EXERCISE DETAILS> Reproduce the listing below exactly, from its first line down to and including the line with "(156, 272) = (181, 477): blue".

Start of ENTRIES SUPPLIED

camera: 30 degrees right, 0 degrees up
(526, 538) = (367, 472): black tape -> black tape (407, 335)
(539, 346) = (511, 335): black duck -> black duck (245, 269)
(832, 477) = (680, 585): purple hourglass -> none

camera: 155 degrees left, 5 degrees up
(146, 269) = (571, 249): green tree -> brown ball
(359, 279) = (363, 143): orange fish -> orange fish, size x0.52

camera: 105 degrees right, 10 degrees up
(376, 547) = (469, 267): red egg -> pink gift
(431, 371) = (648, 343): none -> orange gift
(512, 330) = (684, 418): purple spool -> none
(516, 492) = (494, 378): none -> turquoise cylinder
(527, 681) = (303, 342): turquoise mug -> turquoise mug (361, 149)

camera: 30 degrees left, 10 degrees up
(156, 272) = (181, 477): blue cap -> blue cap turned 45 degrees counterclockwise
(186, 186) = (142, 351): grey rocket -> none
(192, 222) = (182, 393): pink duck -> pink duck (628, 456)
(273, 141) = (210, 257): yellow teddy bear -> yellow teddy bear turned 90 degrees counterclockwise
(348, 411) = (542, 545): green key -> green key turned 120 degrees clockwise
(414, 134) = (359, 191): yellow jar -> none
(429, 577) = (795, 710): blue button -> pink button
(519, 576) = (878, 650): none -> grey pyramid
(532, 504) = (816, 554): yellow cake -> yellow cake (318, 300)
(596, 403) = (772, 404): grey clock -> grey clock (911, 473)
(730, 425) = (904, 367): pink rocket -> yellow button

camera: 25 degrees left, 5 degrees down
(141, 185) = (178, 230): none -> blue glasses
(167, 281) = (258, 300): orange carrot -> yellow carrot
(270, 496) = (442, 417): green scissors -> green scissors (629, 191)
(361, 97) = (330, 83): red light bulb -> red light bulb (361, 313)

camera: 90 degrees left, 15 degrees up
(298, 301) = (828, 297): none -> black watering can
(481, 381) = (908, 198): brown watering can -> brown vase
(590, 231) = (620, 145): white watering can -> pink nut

End of ENTRIES SUPPLIED

EXPECTED ANSWER>
camera: 30 degrees right, 0 degrees up
(526, 538) = (367, 472): black tape -> black tape (407, 335)
(539, 346) = (511, 335): black duck -> black duck (245, 269)
(832, 477) = (680, 585): purple hourglass -> none

camera: 155 degrees left, 5 degrees up
(146, 269) = (571, 249): green tree -> brown ball
(359, 279) = (363, 143): orange fish -> orange fish, size x0.52

camera: 105 degrees right, 10 degrees up
(376, 547) = (469, 267): red egg -> pink gift
(431, 371) = (648, 343): none -> orange gift
(512, 330) = (684, 418): purple spool -> none
(516, 492) = (494, 378): none -> turquoise cylinder
(527, 681) = (303, 342): turquoise mug -> turquoise mug (361, 149)

camera: 30 degrees left, 10 degrees up
(156, 272) = (181, 477): blue cap -> blue cap turned 45 degrees counterclockwise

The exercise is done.